* **What you need to do**: Set down every line of the data exactly, skipping the pictures.

* **Provided entries**:
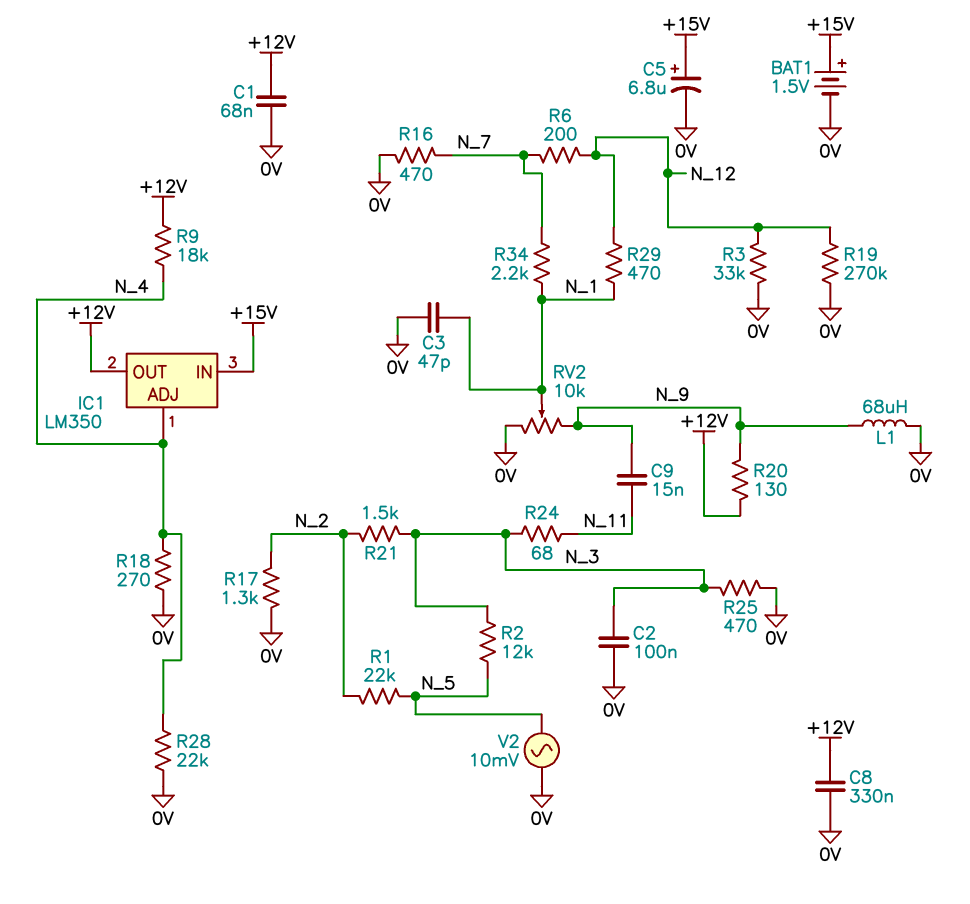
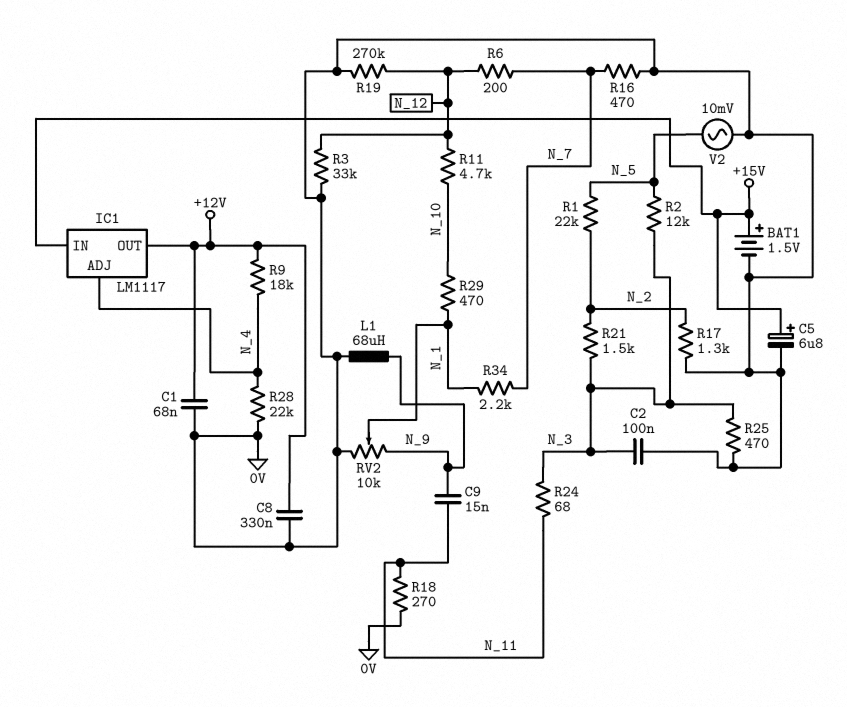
C3: 47pF (0V, N_1) -> none
IC1: LM350 -> LM1117
R11: none -> 4.7k (N_10, N_12)
R18: 270 (0V, N_4) -> 270 (0V, N_11)
R20: 130 (+12V, N_9) -> none
R29: 470 (N_1, N_12) -> 470 (N_1, N_10)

* **Final answer**:
C3: 47pF (0V, N_1) -> none
IC1: LM350 -> LM1117
R11: none -> 4.7k (N_10, N_12)
R18: 270 (0V, N_4) -> 270 (0V, N_11)
R20: 130 (+12V, N_9) -> none
R29: 470 (N_1, N_12) -> 470 (N_1, N_10)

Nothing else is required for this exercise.